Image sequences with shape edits
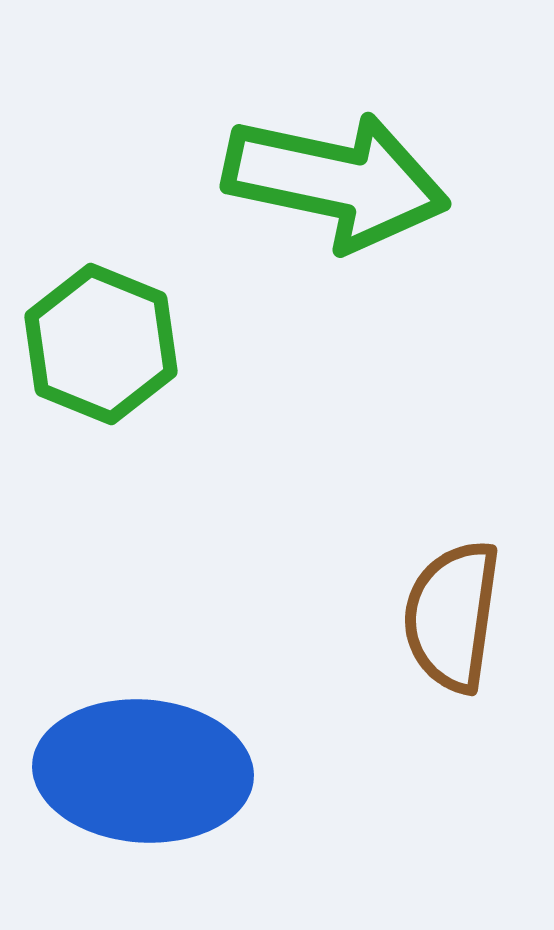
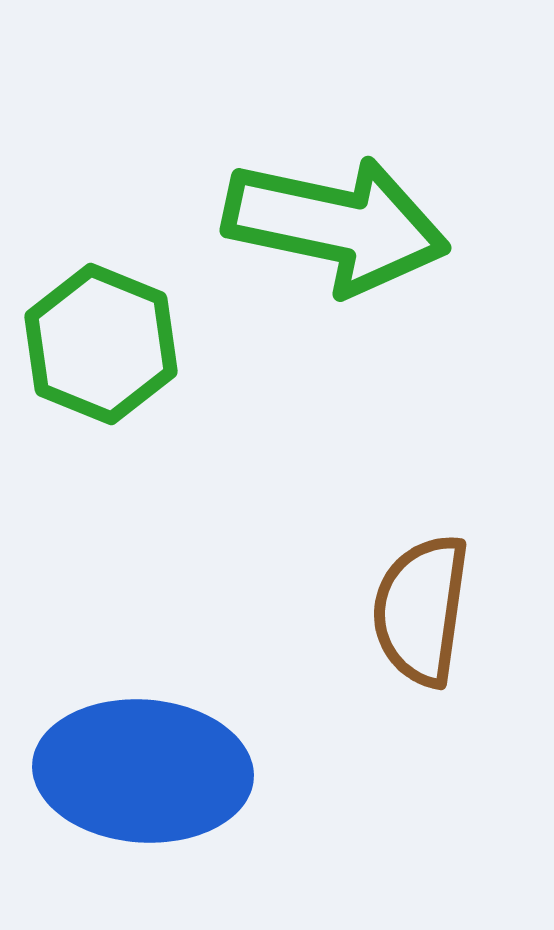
green arrow: moved 44 px down
brown semicircle: moved 31 px left, 6 px up
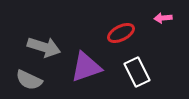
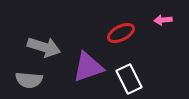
pink arrow: moved 2 px down
purple triangle: moved 2 px right
white rectangle: moved 8 px left, 7 px down
gray semicircle: rotated 20 degrees counterclockwise
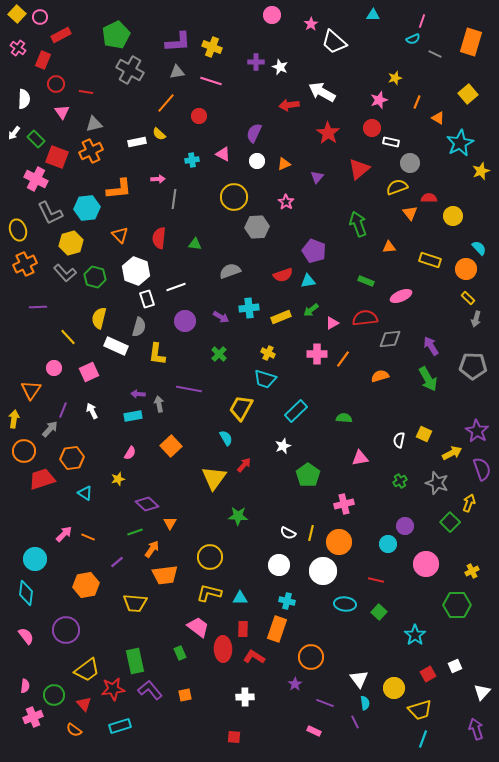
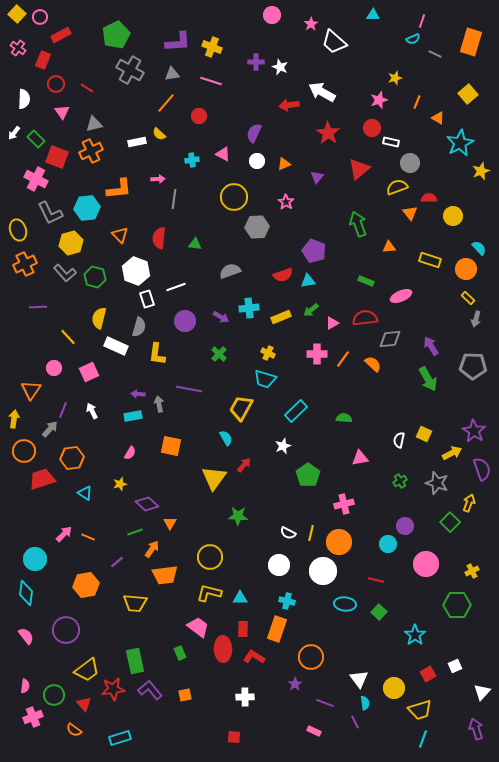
gray triangle at (177, 72): moved 5 px left, 2 px down
red line at (86, 92): moved 1 px right, 4 px up; rotated 24 degrees clockwise
orange semicircle at (380, 376): moved 7 px left, 12 px up; rotated 60 degrees clockwise
purple star at (477, 431): moved 3 px left
orange square at (171, 446): rotated 35 degrees counterclockwise
yellow star at (118, 479): moved 2 px right, 5 px down
cyan rectangle at (120, 726): moved 12 px down
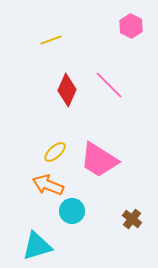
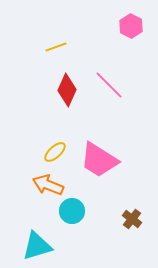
yellow line: moved 5 px right, 7 px down
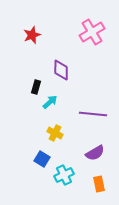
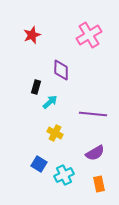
pink cross: moved 3 px left, 3 px down
blue square: moved 3 px left, 5 px down
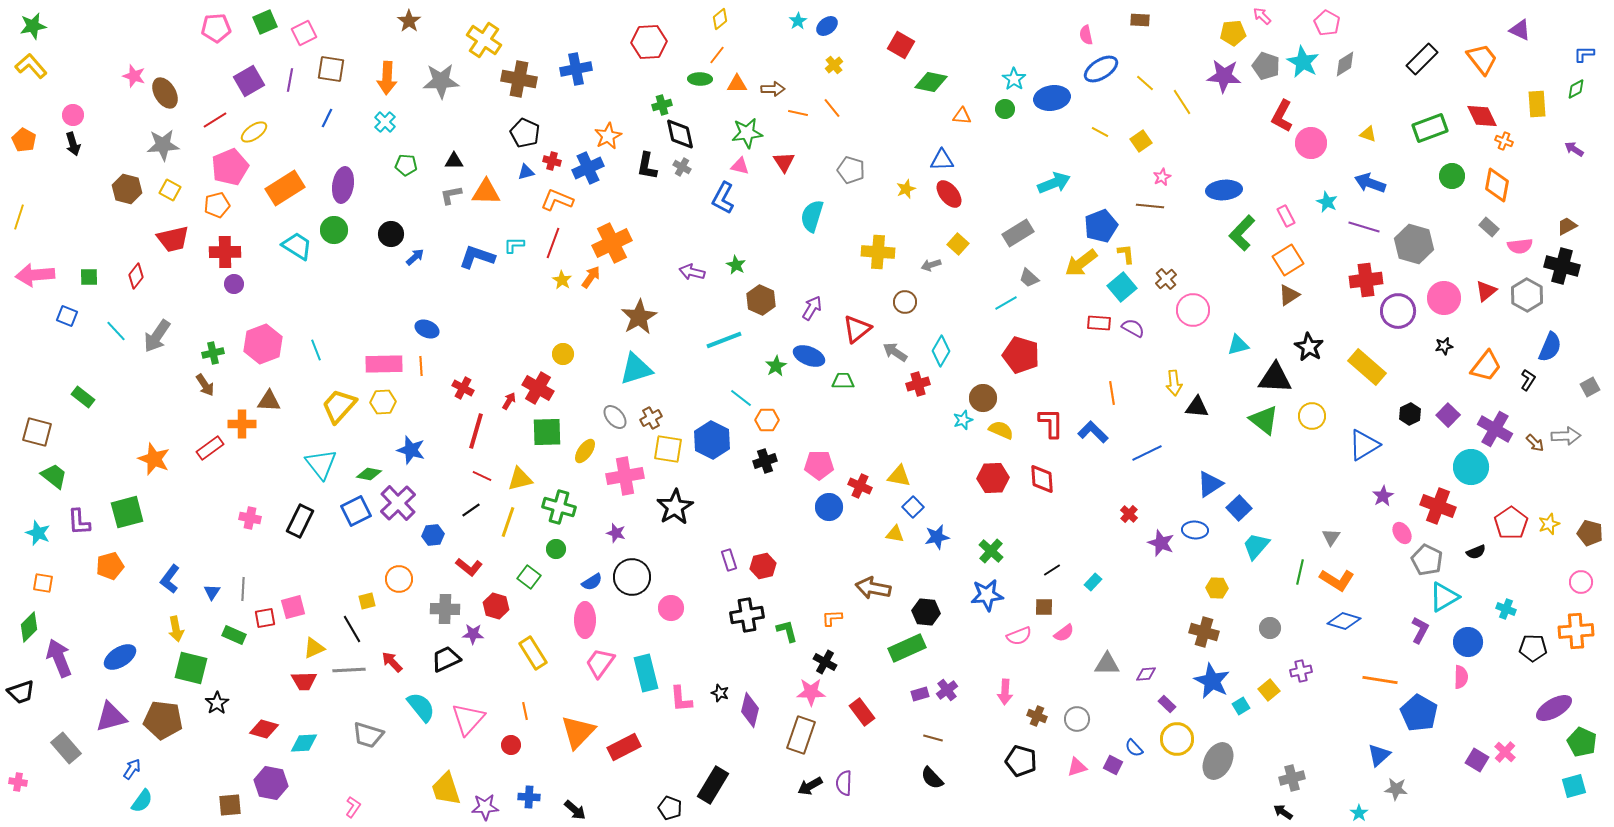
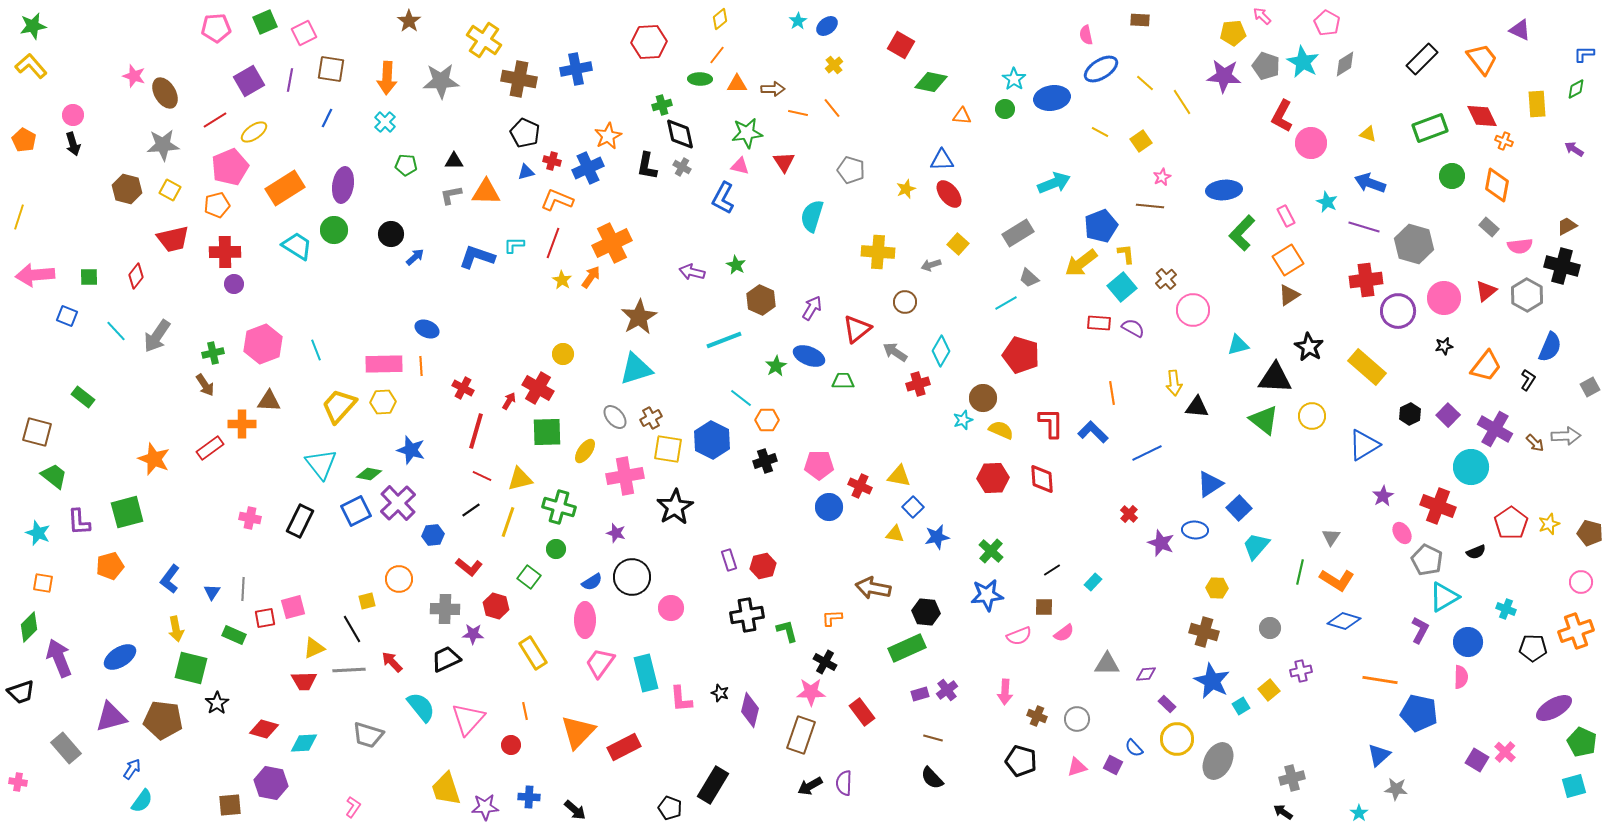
orange cross at (1576, 631): rotated 16 degrees counterclockwise
blue pentagon at (1419, 713): rotated 18 degrees counterclockwise
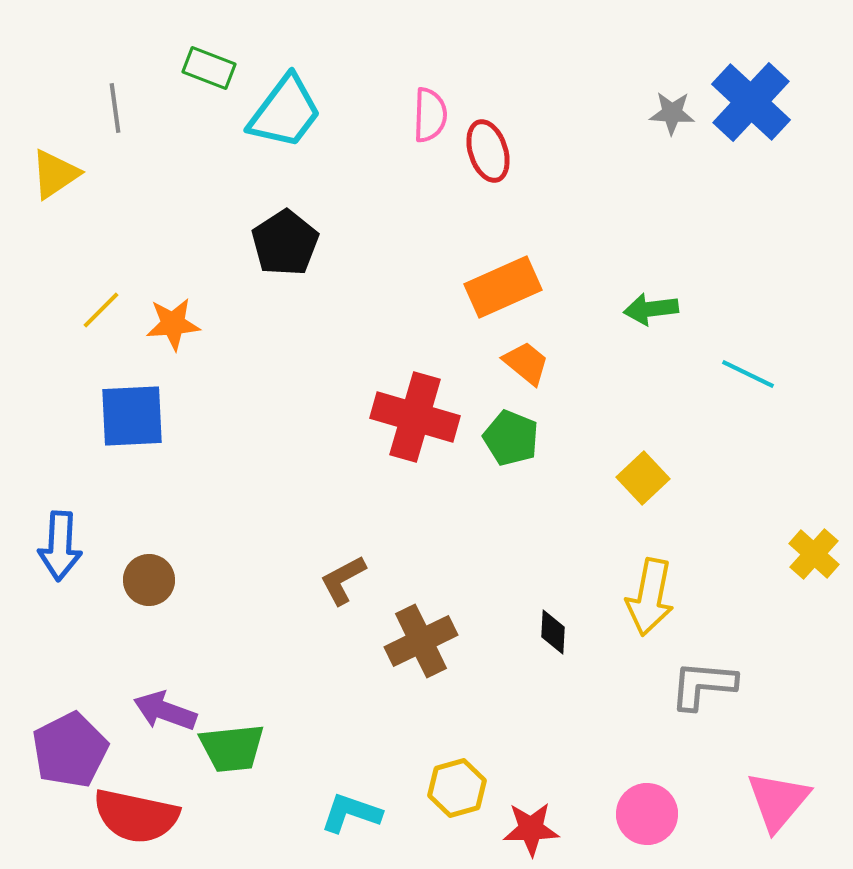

Task prompt:
The line containing "pink cross: moved 3 px left, 3 px down" and every line after it, up to the last line of the data, should be returned exactly, without the pictures.

Answer to this problem:
pink cross: moved 3 px left, 3 px down
blue square: moved 3 px left, 5 px down
orange cross at (1576, 631): rotated 16 degrees counterclockwise
blue pentagon at (1419, 713): rotated 18 degrees counterclockwise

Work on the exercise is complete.